» **THE PROBLEM**
Begin at the line containing "cyan circle: moved 3 px right, 1 px up" and restate it and each line after it exactly, up to and including the last line below. Leave pictures out.

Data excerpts
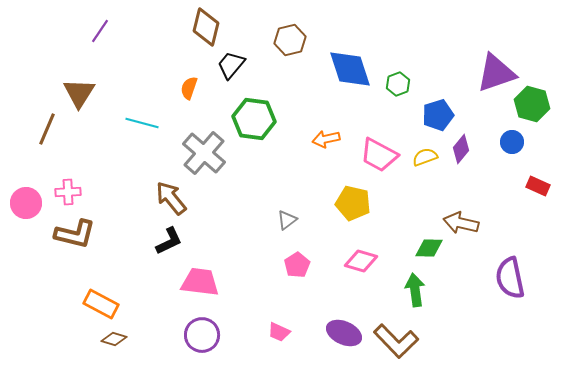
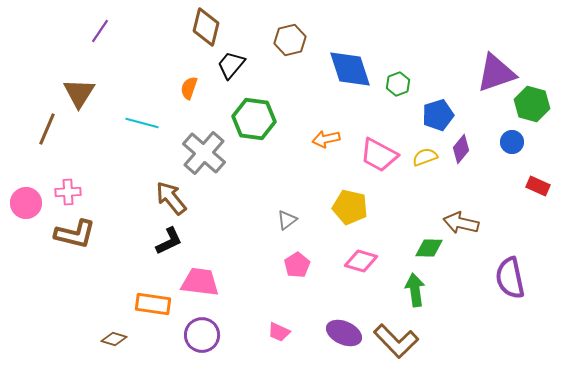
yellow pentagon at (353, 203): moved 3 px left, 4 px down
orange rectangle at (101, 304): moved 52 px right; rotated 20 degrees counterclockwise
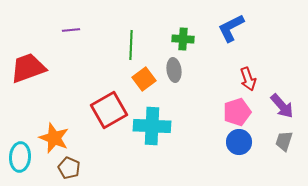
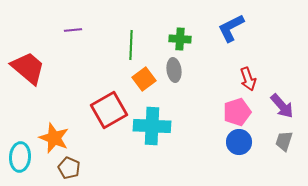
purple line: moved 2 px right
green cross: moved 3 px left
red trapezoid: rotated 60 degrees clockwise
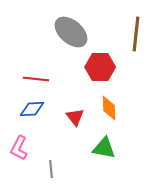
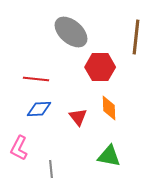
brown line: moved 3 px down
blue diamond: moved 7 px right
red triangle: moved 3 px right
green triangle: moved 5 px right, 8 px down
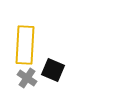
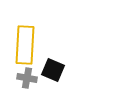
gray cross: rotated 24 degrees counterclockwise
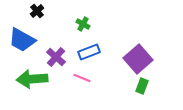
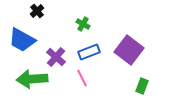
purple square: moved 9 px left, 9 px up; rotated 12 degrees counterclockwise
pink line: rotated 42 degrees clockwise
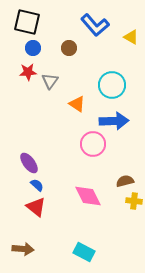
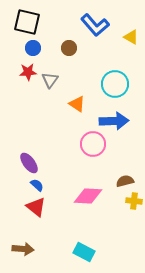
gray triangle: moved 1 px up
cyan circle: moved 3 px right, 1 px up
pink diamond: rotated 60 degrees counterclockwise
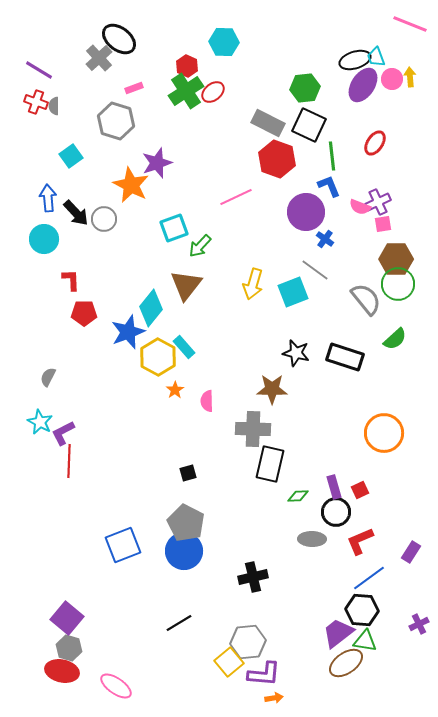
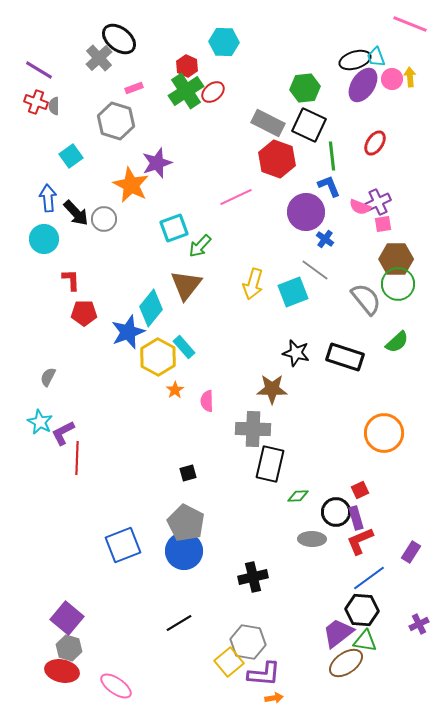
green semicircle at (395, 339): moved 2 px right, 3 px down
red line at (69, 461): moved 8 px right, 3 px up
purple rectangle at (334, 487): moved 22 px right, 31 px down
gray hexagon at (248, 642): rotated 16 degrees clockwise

» **FINISHED EXERCISE**
cyan circle: moved 3 px right, 1 px up
pink diamond: rotated 60 degrees counterclockwise
green semicircle at (395, 339): moved 2 px right, 3 px down
red line at (69, 461): moved 8 px right, 3 px up
purple rectangle at (334, 487): moved 22 px right, 31 px down
gray hexagon at (248, 642): rotated 16 degrees clockwise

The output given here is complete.